↓↓↓

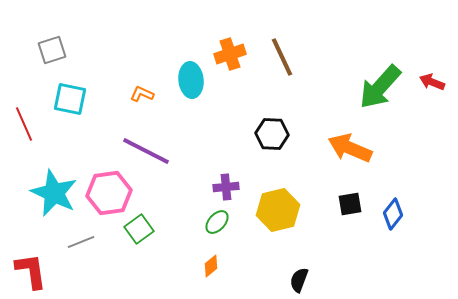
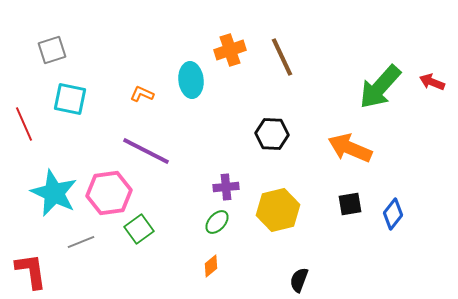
orange cross: moved 4 px up
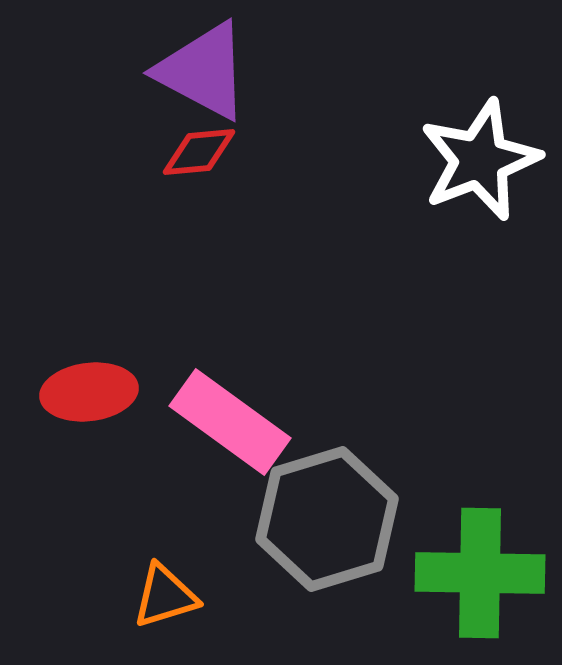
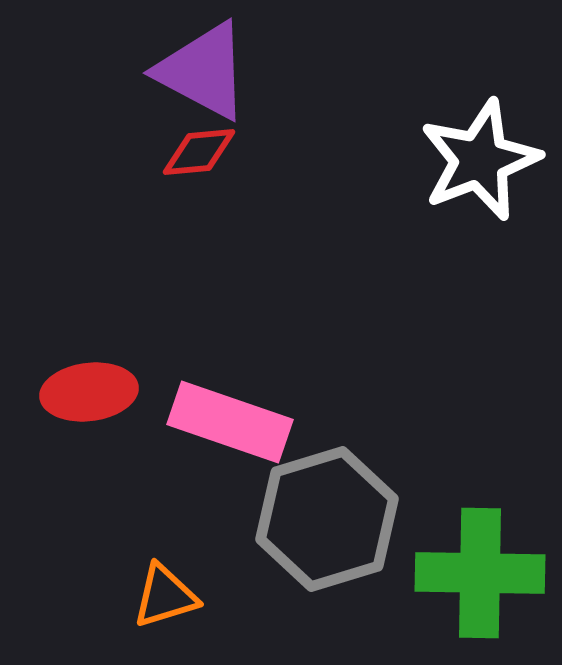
pink rectangle: rotated 17 degrees counterclockwise
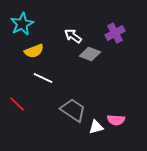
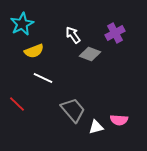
white arrow: moved 1 px up; rotated 18 degrees clockwise
gray trapezoid: rotated 16 degrees clockwise
pink semicircle: moved 3 px right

↑↑↑

• PROBLEM DETAILS:
Exact copy, no pictures: reproduce the whole listing above.

• TASK OUTPUT:
orange cross: moved 4 px up
pink rectangle: rotated 17 degrees counterclockwise
white arrow: moved 1 px up; rotated 18 degrees clockwise
gray trapezoid: rotated 16 degrees clockwise
pink semicircle: moved 3 px right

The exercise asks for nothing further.